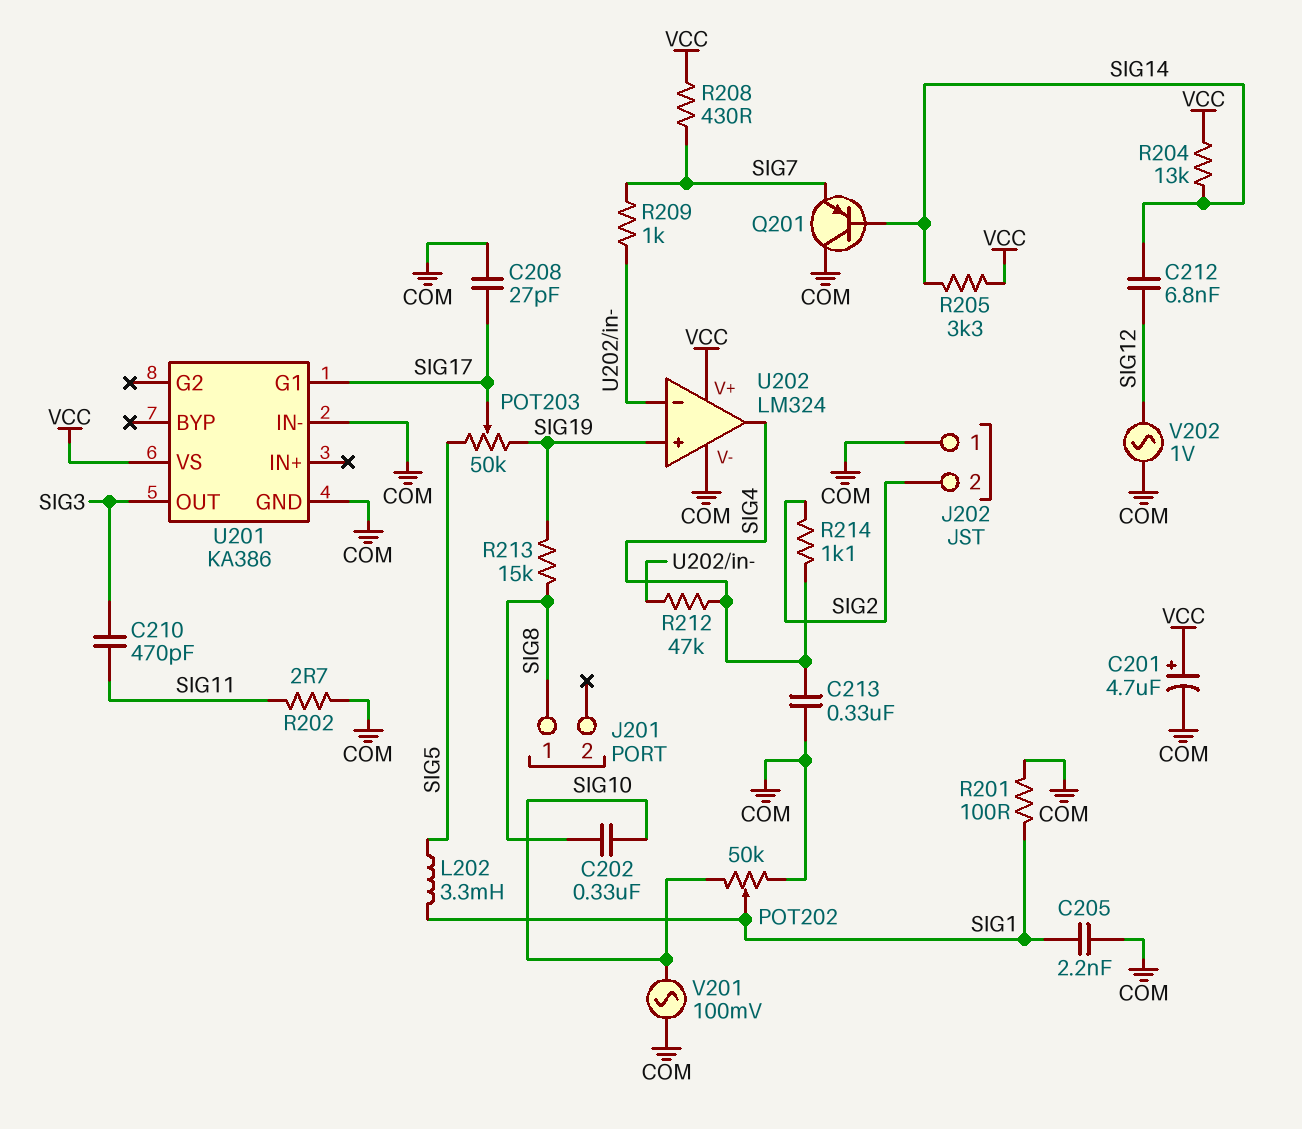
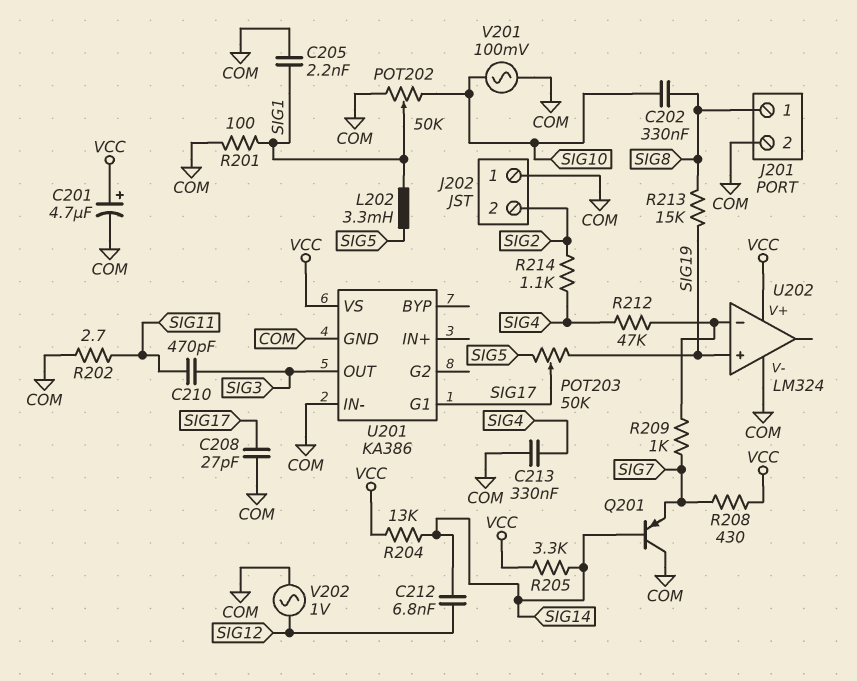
J201 pin 2: none -> COM
U202 pin out: SIG4 -> none

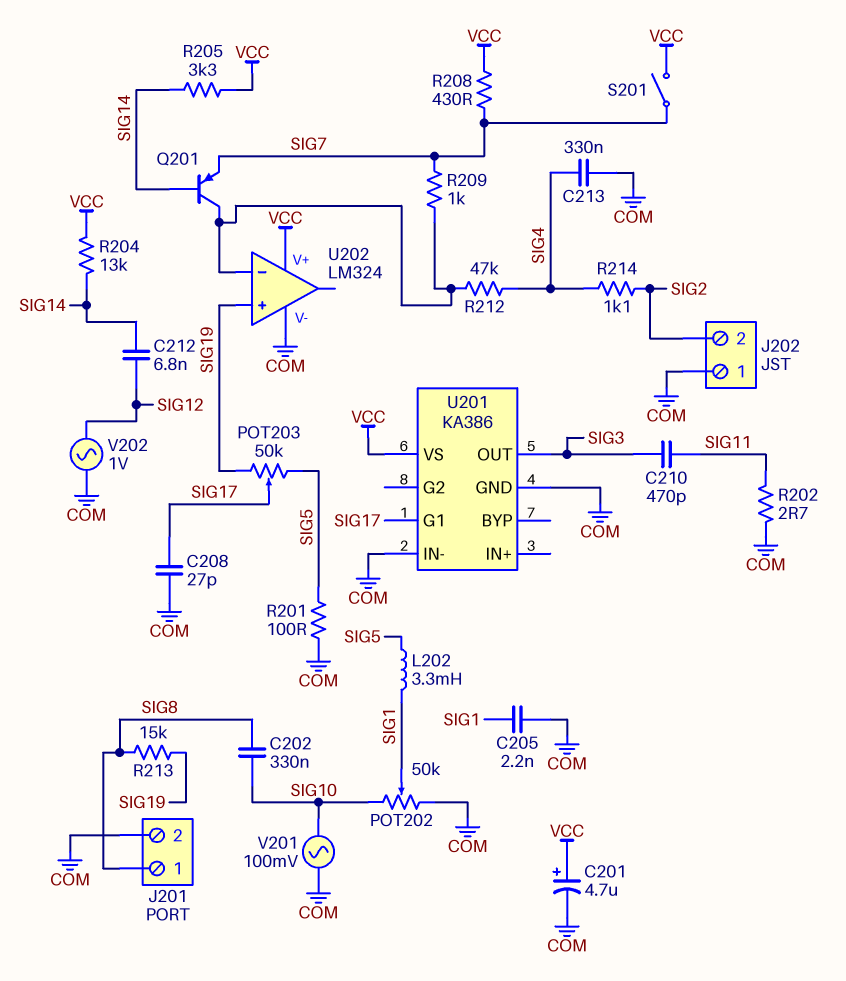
Q201: PNP (B SIG14, C COM, E SIG7) -> PNP (B SIG14, C U202/in-, E SIG7)
R201: 100 (COM, SIG1) -> 100 (COM, SIG5)
S201: none -> switch (SIG7, VCC)

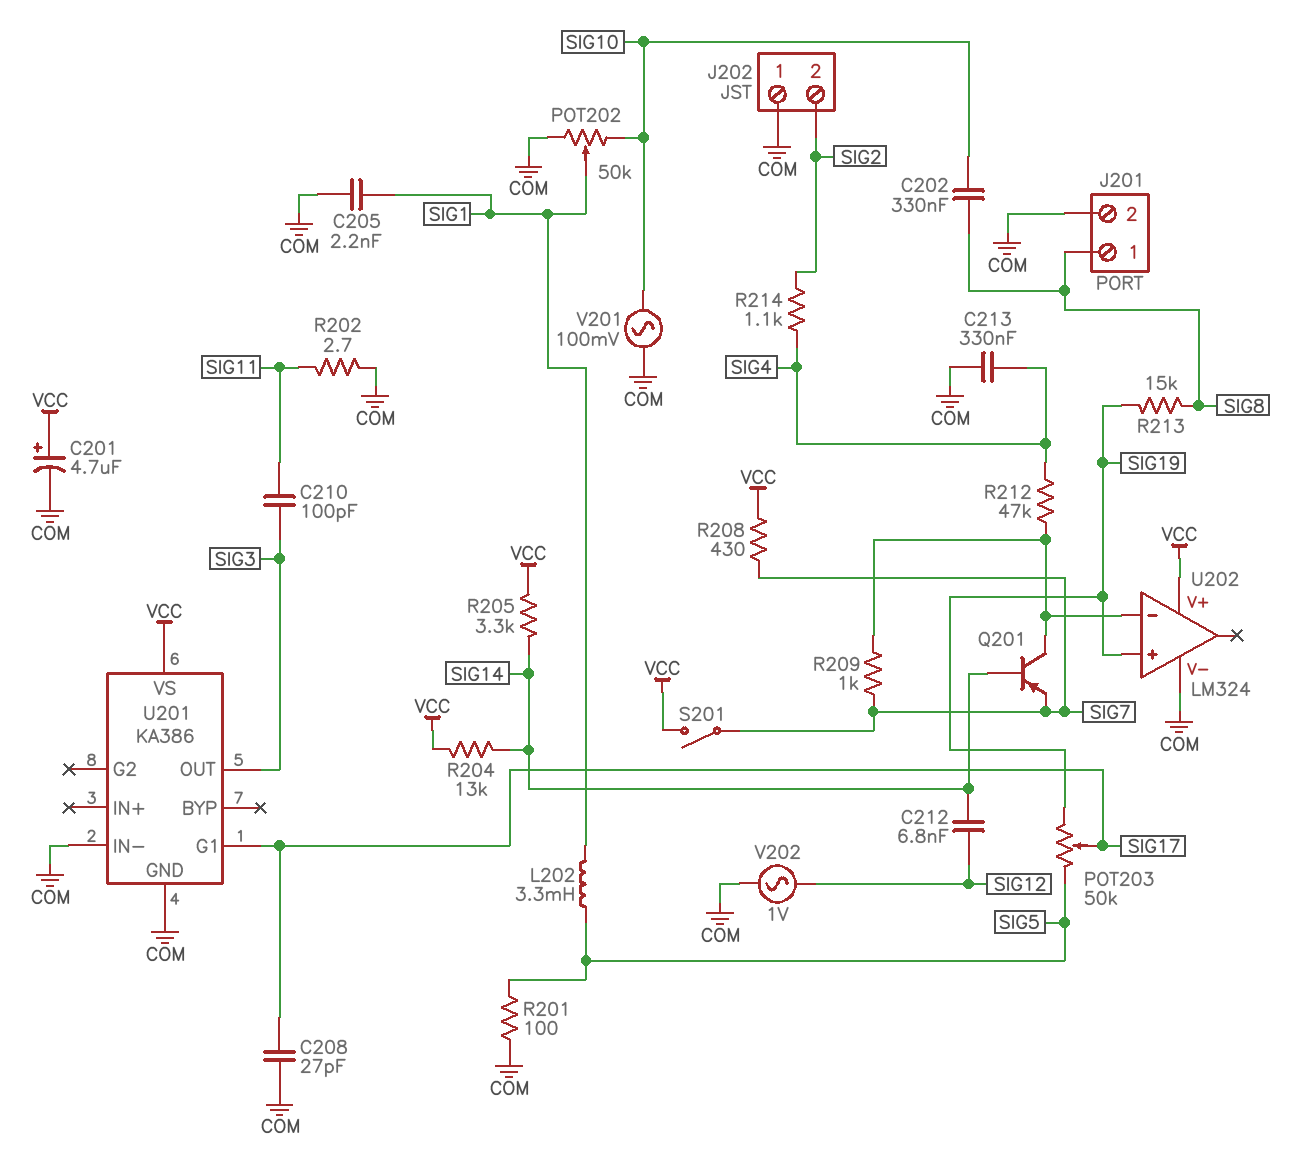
C210: 470pF (SIG3, SIG11) -> 100pF (SIG3, SIG11)

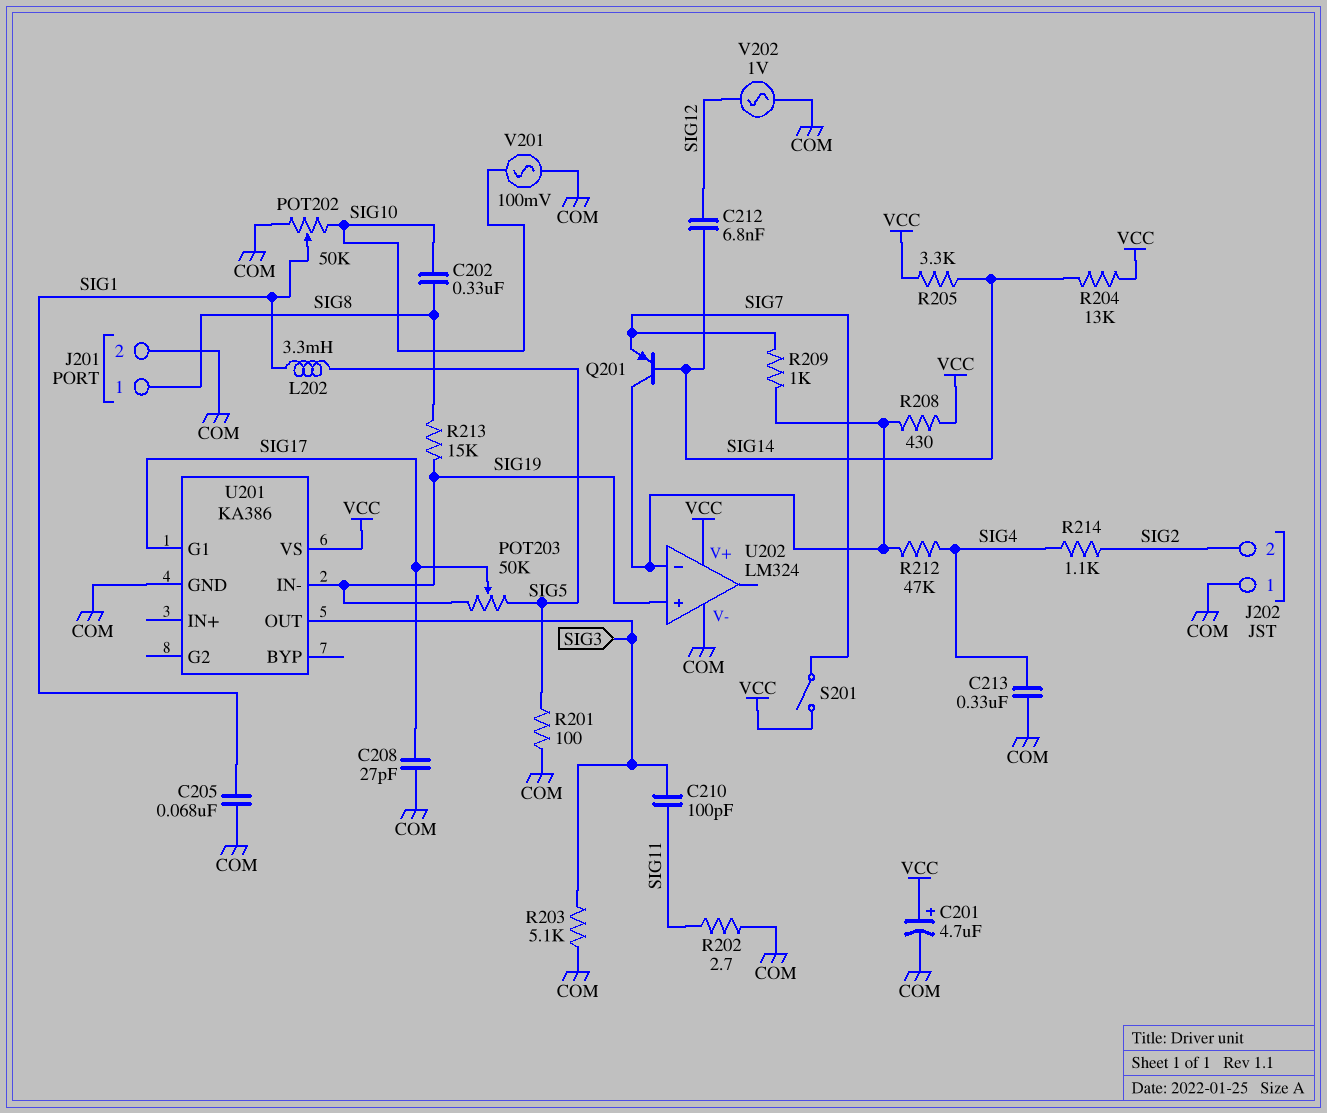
C205: 2.2nF (COM, SIG1) -> 68nF (COM, SIG1)
R203: none -> 5.1k (COM, SIG3)
R208: 430 (SIG7, VCC) -> 430 (U202/in-, VCC)
U201 pin IN-: COM -> SIG19

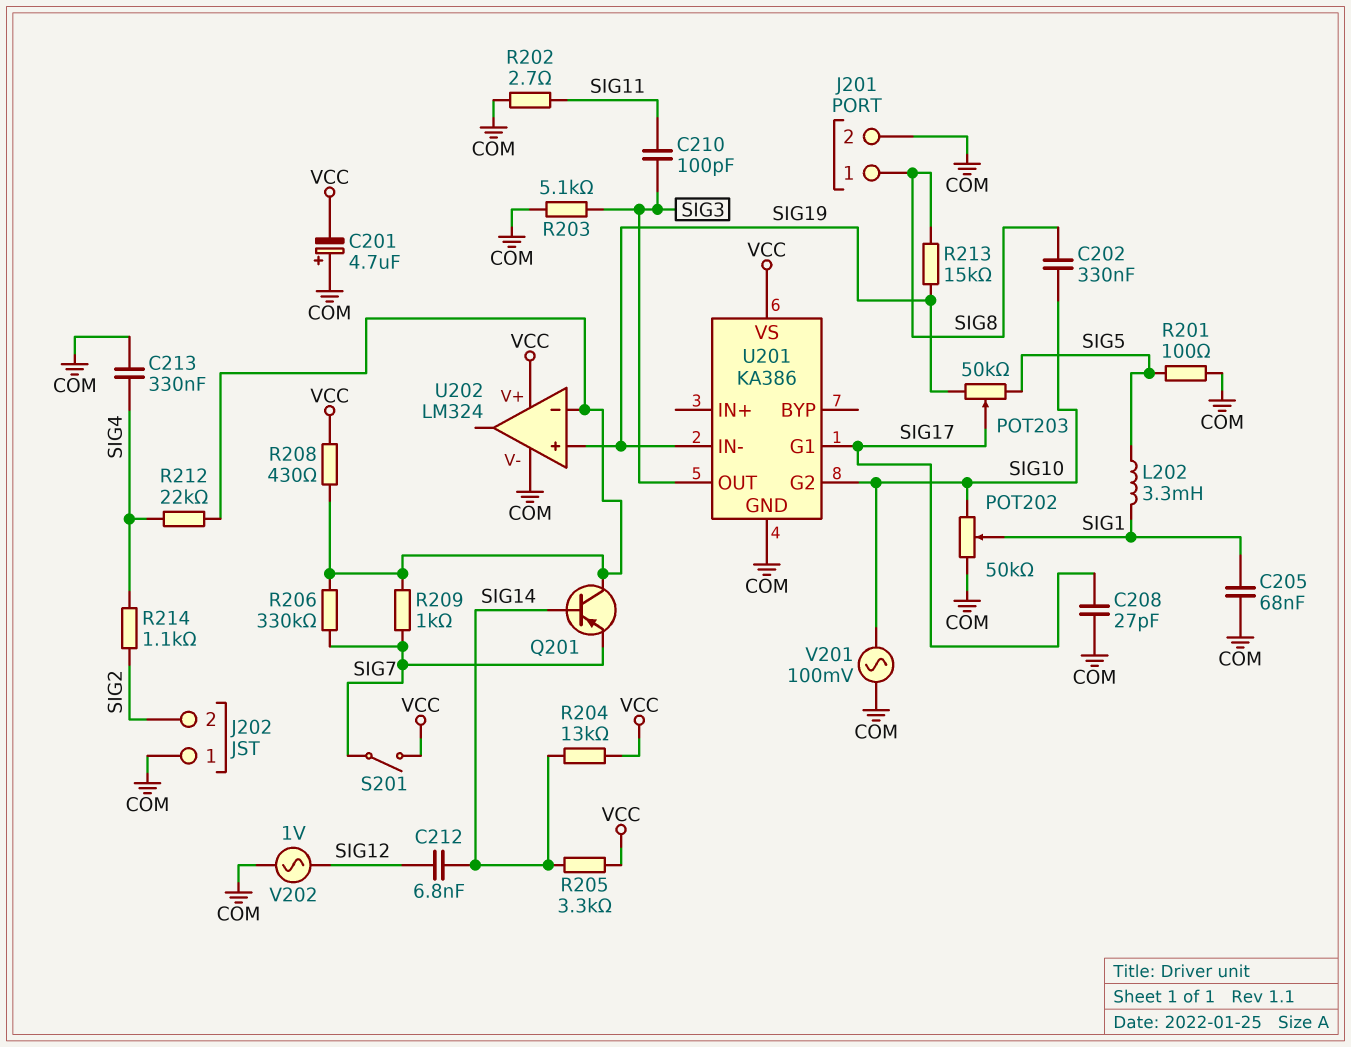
C201: 4.7uF (plus VCC, minus COM) -> 4.7uF (plus COM, minus VCC)
R206: none -> 330k (SIG7, U202/in-)
R212: 47k (SIG4, U202/in-) -> 22k (SIG4, U202/in-)
U201 pin G2: none -> SIG10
◆ ◆ ◆ ◆
- **Your objective**: Check the listing above for "none". Show every line where it turns up.

- **Solved exercise**:
J201 pin 2: none -> COM
U202 pin out: SIG4 -> none
S201: none -> switch (SIG7, VCC)
R203: none -> 5.1k (COM, SIG3)
R206: none -> 330k (SIG7, U202/in-)
U201 pin G2: none -> SIG10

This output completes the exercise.